(Information)
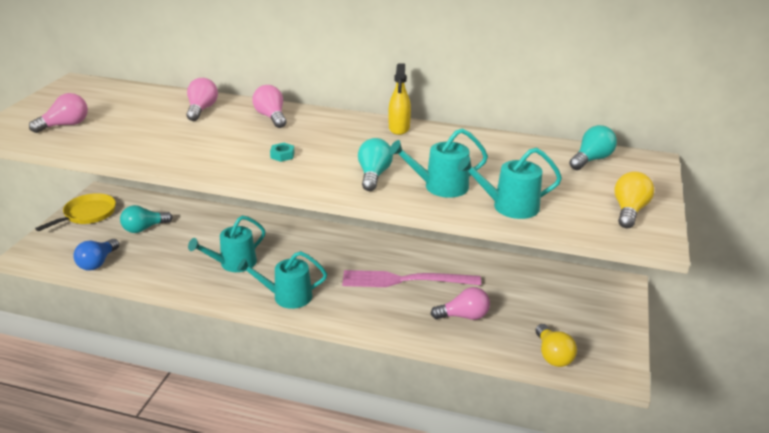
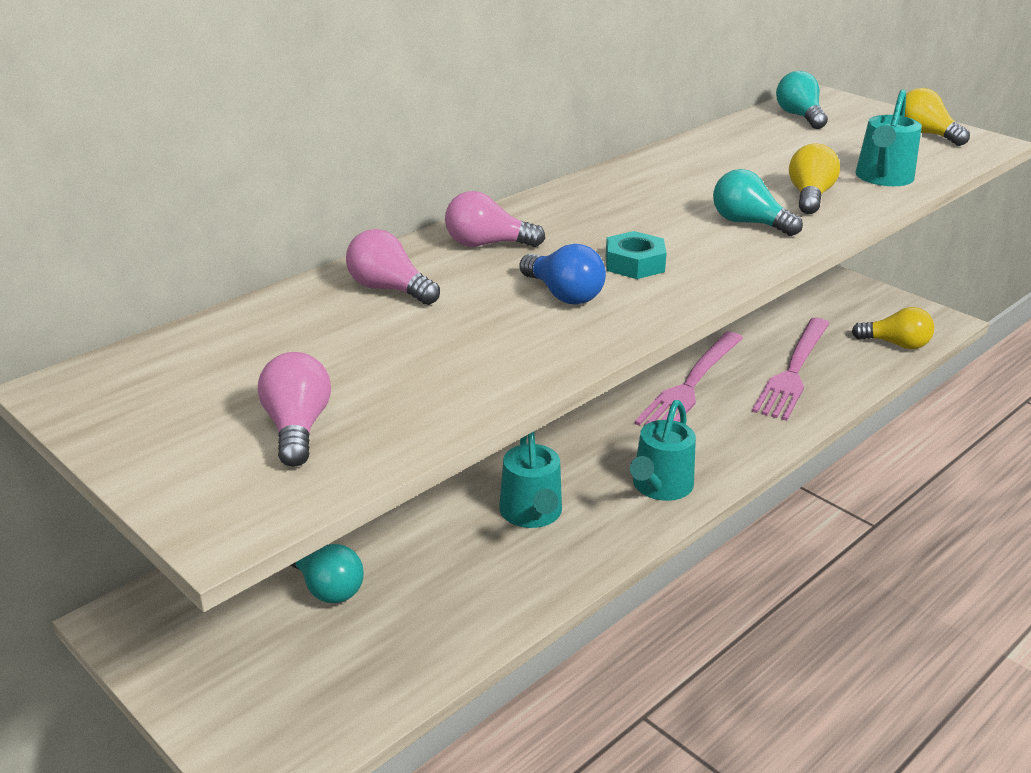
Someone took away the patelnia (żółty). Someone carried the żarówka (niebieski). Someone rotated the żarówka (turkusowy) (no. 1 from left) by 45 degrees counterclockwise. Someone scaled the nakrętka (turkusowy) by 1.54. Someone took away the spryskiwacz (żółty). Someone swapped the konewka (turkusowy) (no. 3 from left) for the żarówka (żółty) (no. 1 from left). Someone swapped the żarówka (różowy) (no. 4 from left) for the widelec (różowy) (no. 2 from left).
(End Information)
(Information)
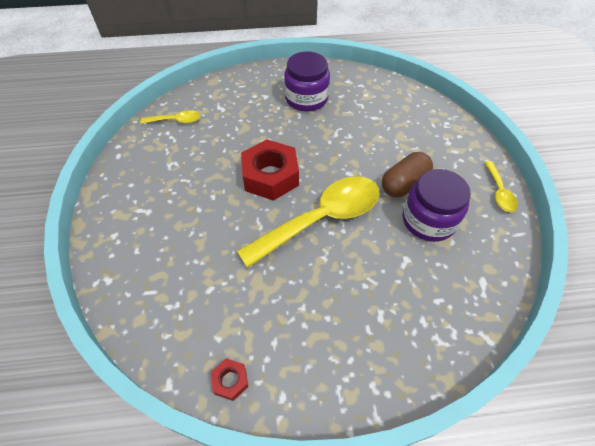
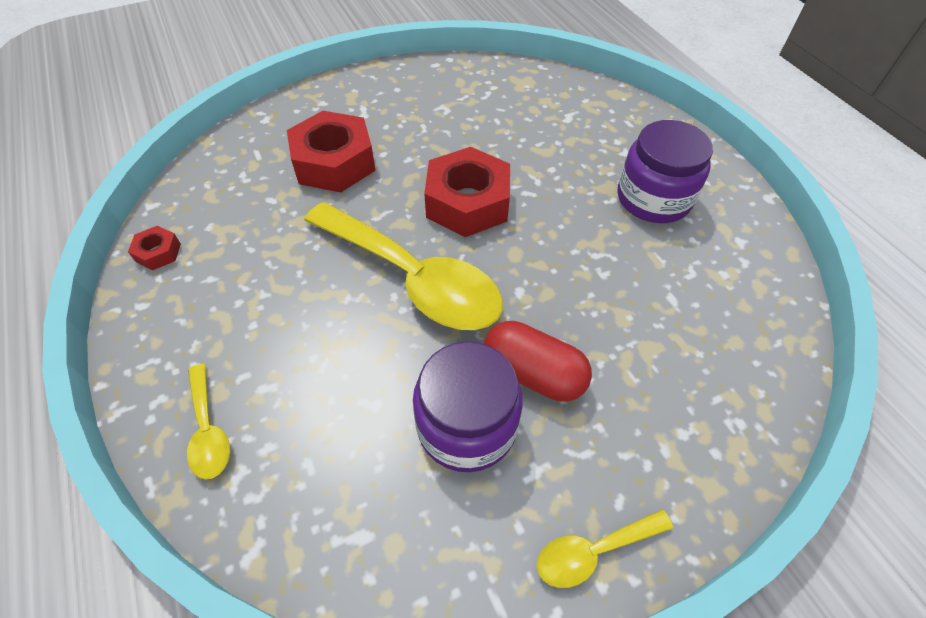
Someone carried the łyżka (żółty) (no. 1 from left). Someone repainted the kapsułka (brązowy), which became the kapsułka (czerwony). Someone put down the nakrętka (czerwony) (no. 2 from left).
(End Information)
(Information)
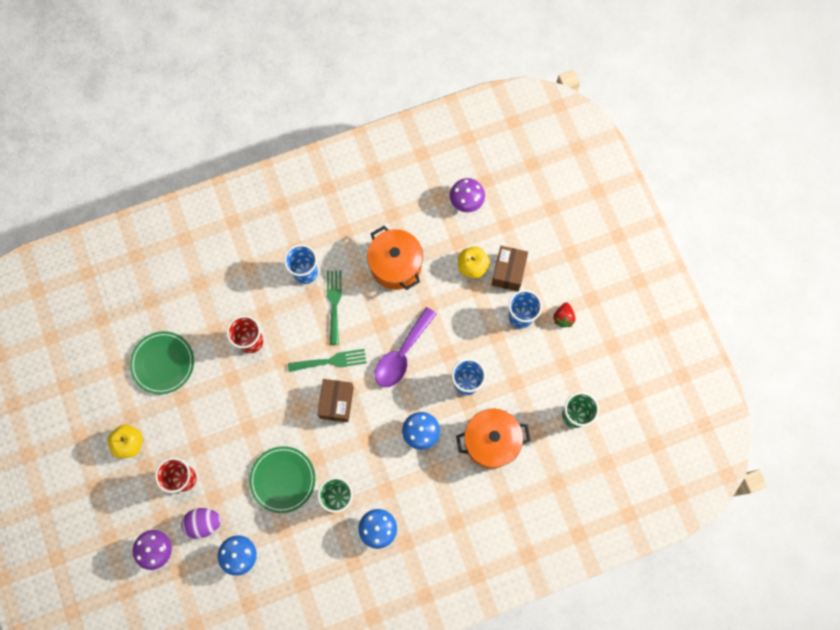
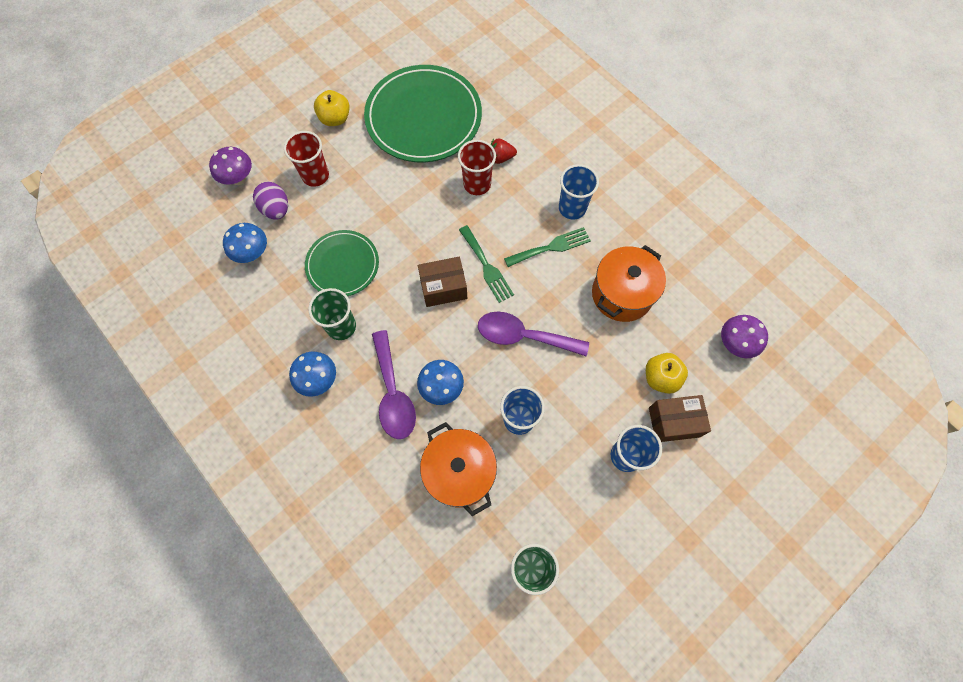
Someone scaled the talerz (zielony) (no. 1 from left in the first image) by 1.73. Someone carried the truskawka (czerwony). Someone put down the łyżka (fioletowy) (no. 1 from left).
(End Information)
Within the data above, pick out all lines holding the word "czerwony".

Someone carried the łyżka (żółty) (no. 1 from left). Someone repainted the kapsułka (brązowy), which became the kapsułka (czerwony). Someone put down the nakrętka (czerwony) (no. 2 from left).
Someone scaled the talerz (zielony) (no. 1 from left in the first image) by 1.73. Someone carried the truskawka (czerwony). Someone put down the łyżka (fioletowy) (no. 1 from left).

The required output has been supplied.